--- Task directions ---
Only lines that contain the word "moved" are to be returned from the data below.

--- Records provided ---
= = = = = = =

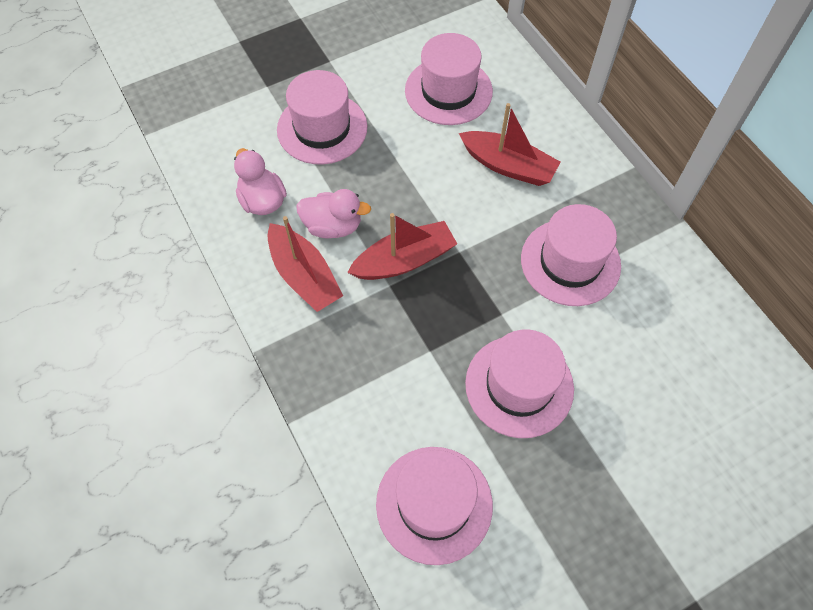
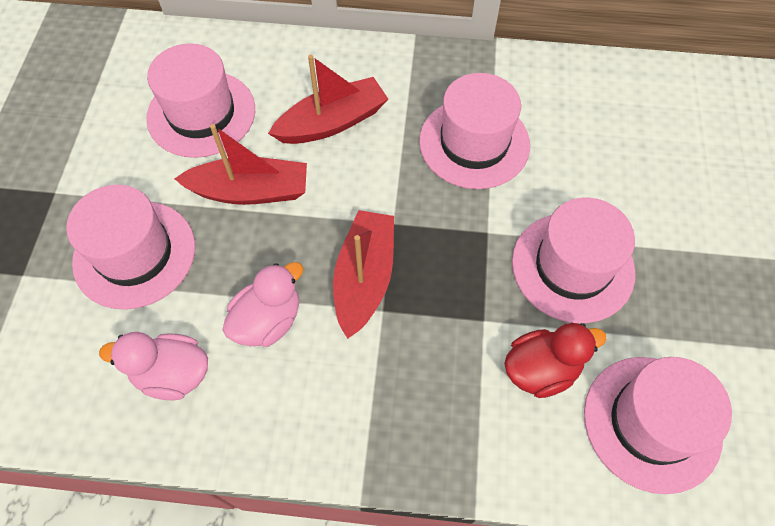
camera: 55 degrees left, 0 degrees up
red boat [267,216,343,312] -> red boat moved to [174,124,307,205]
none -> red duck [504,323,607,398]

= = = = = = =

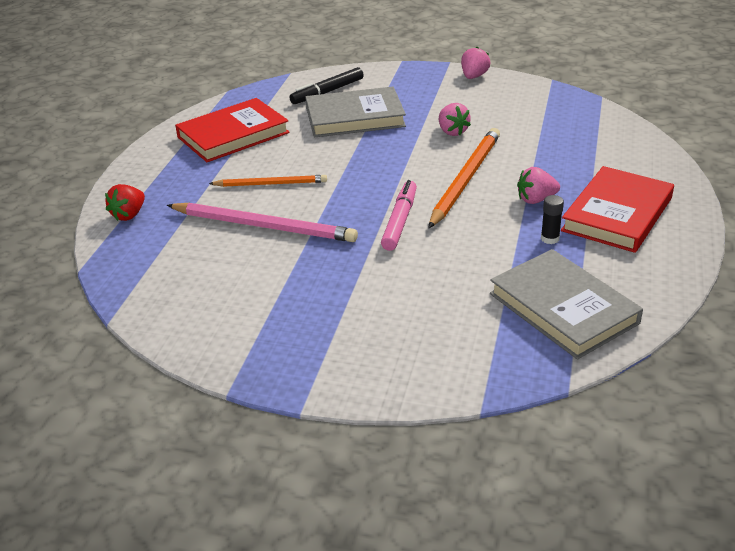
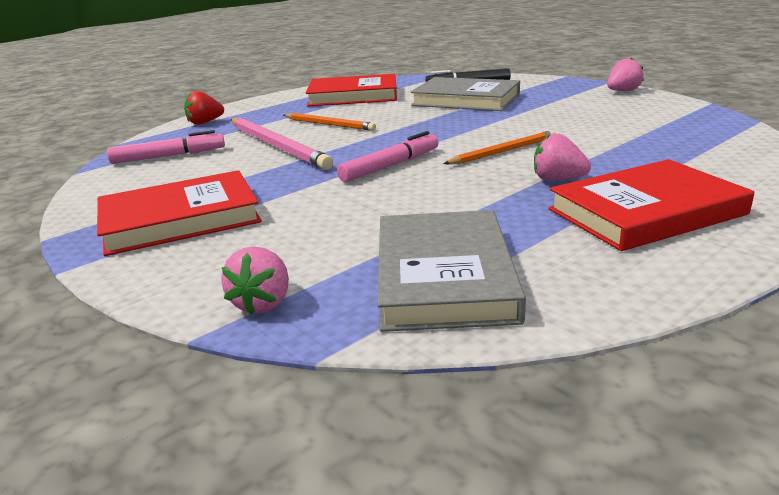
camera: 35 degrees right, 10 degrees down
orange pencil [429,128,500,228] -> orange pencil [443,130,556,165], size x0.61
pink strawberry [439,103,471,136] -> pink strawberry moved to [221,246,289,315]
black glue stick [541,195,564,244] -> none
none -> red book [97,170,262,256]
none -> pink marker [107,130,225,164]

= = = = = = =

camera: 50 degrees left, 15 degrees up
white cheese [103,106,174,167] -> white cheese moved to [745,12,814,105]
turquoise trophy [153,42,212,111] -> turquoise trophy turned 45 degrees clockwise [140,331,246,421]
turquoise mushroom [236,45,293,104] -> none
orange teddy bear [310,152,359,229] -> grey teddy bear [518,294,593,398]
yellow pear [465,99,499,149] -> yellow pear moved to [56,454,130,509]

= = = = = = =

--- Result ---
red boat [267,216,343,312] -> red boat moved to [174,124,307,205]
pink strawberry [439,103,471,136] -> pink strawberry moved to [221,246,289,315]
white cheese [103,106,174,167] -> white cheese moved to [745,12,814,105]
yellow pear [465,99,499,149] -> yellow pear moved to [56,454,130,509]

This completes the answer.